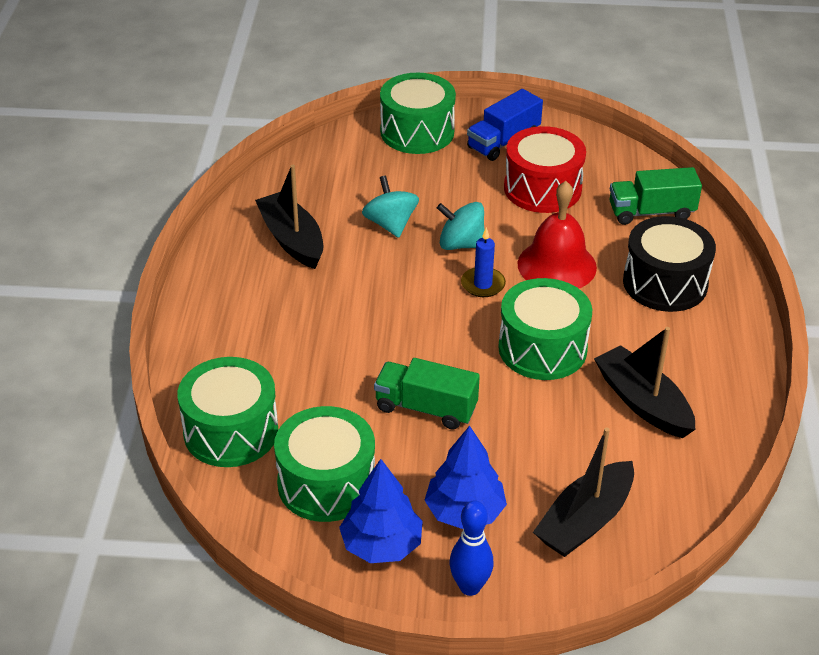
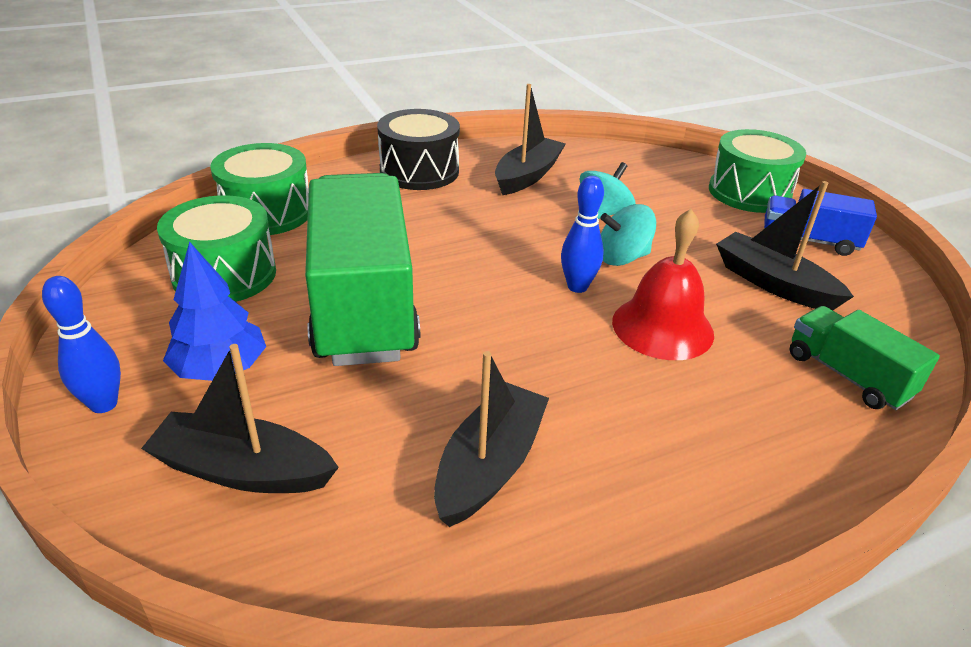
camera: 60 degrees right, 5 degrees down
blue tree [339,459,423,563] -> none
green truck [374,358,480,429] -> green truck [305,173,420,366], size x2.08
turquoise spinning top [437,202,485,250] -> turquoise spinning top turned 90 degrees counterclockwise [600,204,656,266]
blue candle [461,227,506,297] -> blue bowling pin [561,176,604,293]
green drum [498,278,592,380] -> none
red drum [504,126,586,213] -> black boat [716,181,854,310]
black drum [623,216,716,312] -> black drum moved to [377,109,460,190]

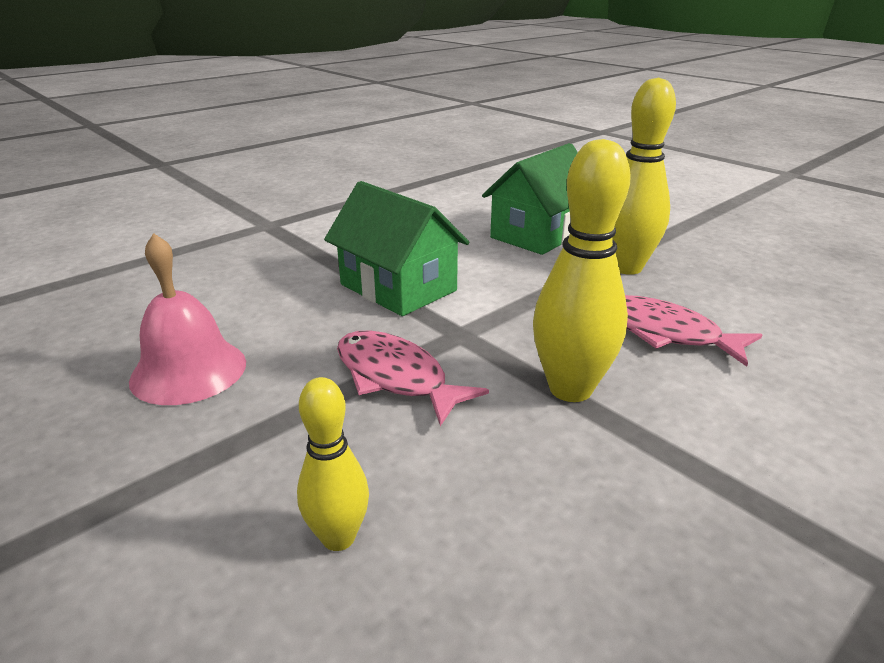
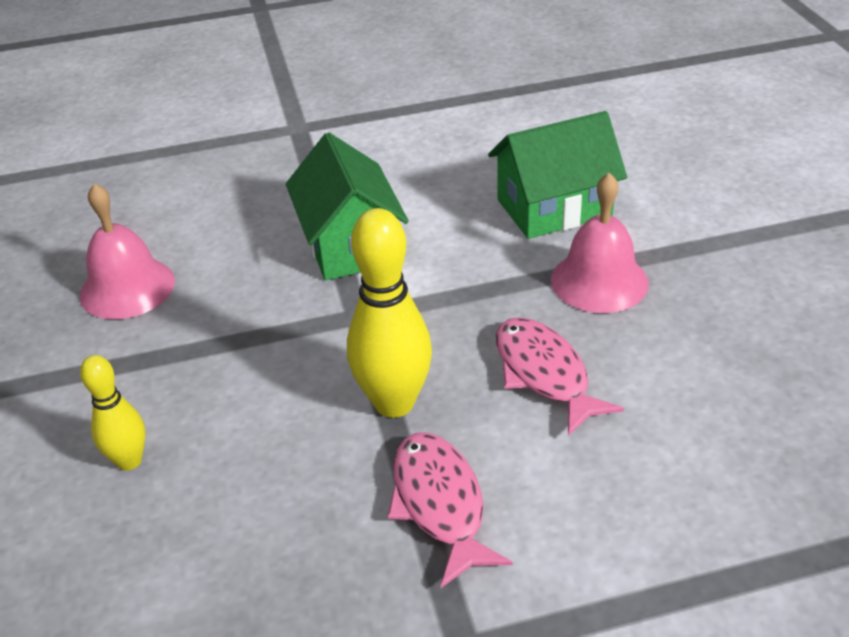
camera: 30 degrees right, 10 degrees up
pink fish [337,331,489,426] -> pink fish moved to [387,432,513,588]
yellow bowling pin [612,77,676,275] -> pink bell [551,173,649,313]

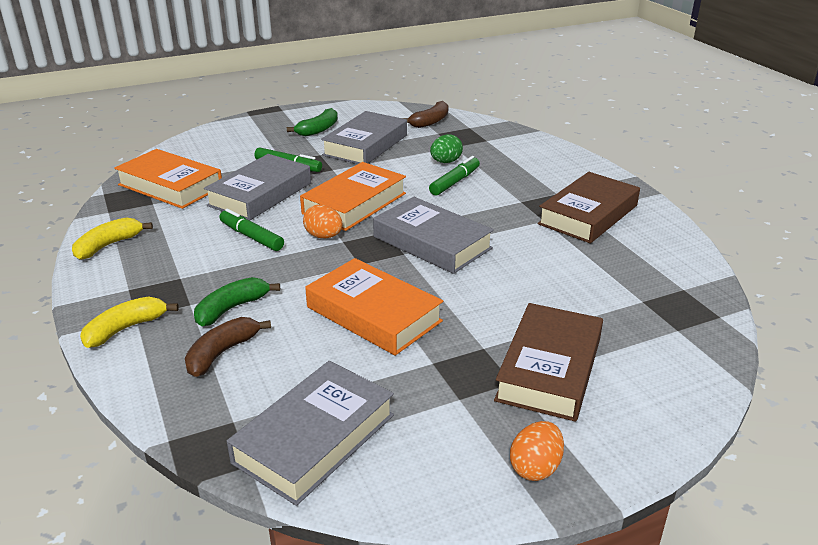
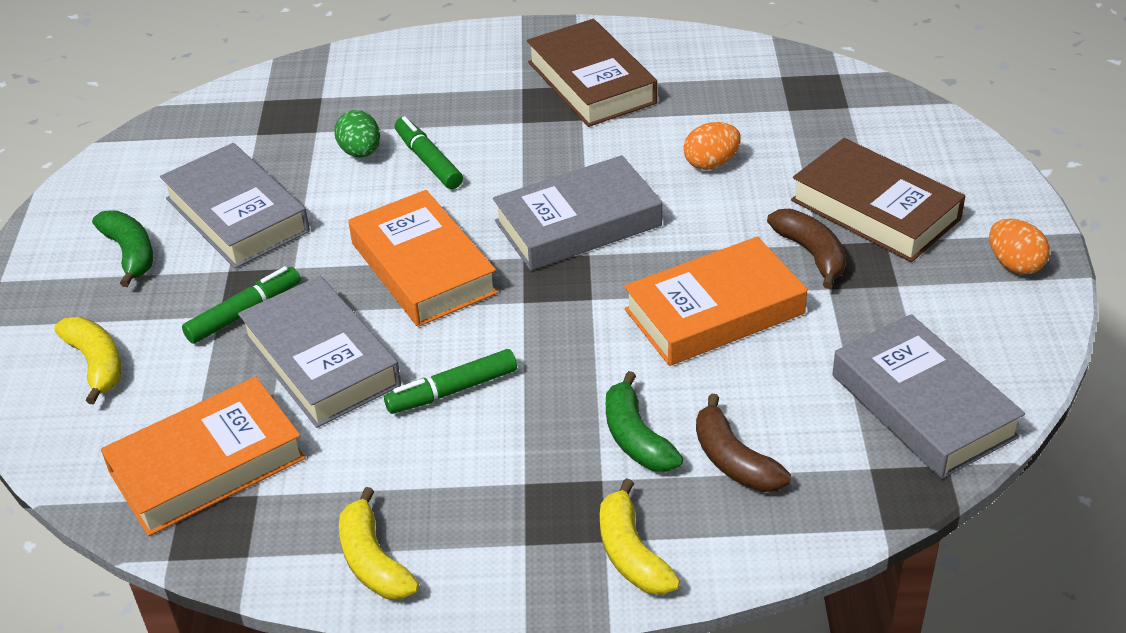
camera: 65 degrees left, 10 degrees up
orange egg [303,205,343,238] -> orange egg moved to [684,122,741,170]
brown banana [402,101,449,128] -> brown banana moved to [767,209,846,289]
none -> yellow banana [54,317,121,404]

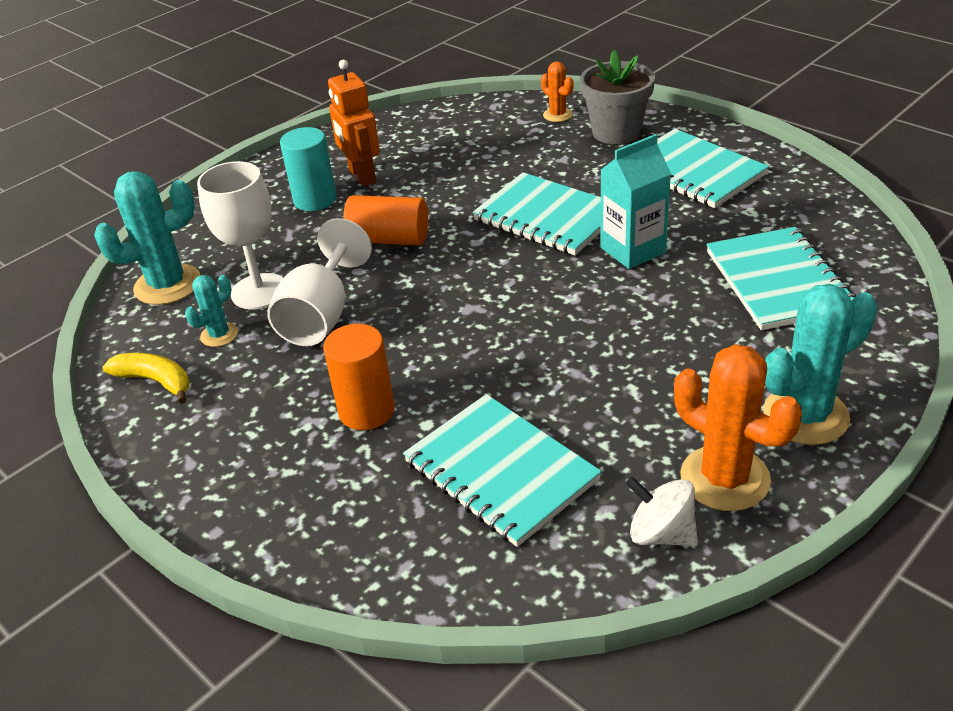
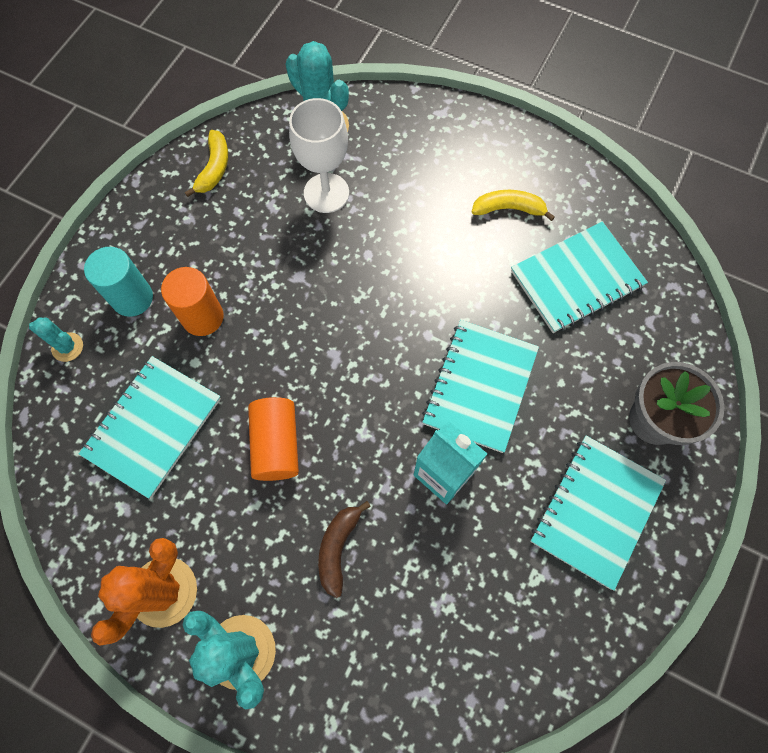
camera: 70 degrees right, 30 degrees up
turquoise cactus [185,275,238,347] -> turquoise cactus moved to [29,317,83,362]
white goblet [267,218,372,346] -> none
turquoise cylinder [280,127,337,211] -> turquoise cylinder moved to [84,247,153,317]
orange robot [328,60,380,186] -> yellow banana [472,190,555,221]
orange cylinder [343,195,428,245] -> orange cylinder moved to [248,397,299,481]
orange cactus [541,61,574,122] -> none
white spinning top [626,476,698,546] -> none
turquoise notebook [707,227,856,330] -> turquoise notebook moved to [511,221,648,333]
none -> brown banana [318,501,371,598]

# [PROMPT]
Produce the entries above once more, exactly as given, with each picture left out.

# [EXERCISE RESPONSE]
camera: 60 degrees right, 5 degrees down
blue tree [339,459,423,563] -> none
green truck [374,358,480,429] -> green truck [305,173,420,366], size x2.08
turquoise spinning top [437,202,485,250] -> turquoise spinning top turned 90 degrees counterclockwise [600,204,656,266]
blue candle [461,227,506,297] -> blue bowling pin [561,176,604,293]
green drum [498,278,592,380] -> none
red drum [504,126,586,213] -> black boat [716,181,854,310]
black drum [623,216,716,312] -> black drum moved to [377,109,460,190]

camera: 30 degrees right, 10 degrees up
pink fish [337,331,489,426] -> pink fish moved to [387,432,513,588]
yellow bowling pin [612,77,676,275] -> pink bell [551,173,649,313]

camera: 65 degrees left, 10 degrees up
orange egg [303,205,343,238] -> orange egg moved to [684,122,741,170]
brown banana [402,101,449,128] -> brown banana moved to [767,209,846,289]
none -> yellow banana [54,317,121,404]

camera: 70 degrees right, 30 degrees up
turquoise cactus [185,275,238,347] -> turquoise cactus moved to [29,317,83,362]
white goblet [267,218,372,346] -> none
turquoise cylinder [280,127,337,211] -> turquoise cylinder moved to [84,247,153,317]
orange robot [328,60,380,186] -> yellow banana [472,190,555,221]
orange cylinder [343,195,428,245] -> orange cylinder moved to [248,397,299,481]
orange cactus [541,61,574,122] -> none
white spinning top [626,476,698,546] -> none
turquoise notebook [707,227,856,330] -> turquoise notebook moved to [511,221,648,333]
none -> brown banana [318,501,371,598]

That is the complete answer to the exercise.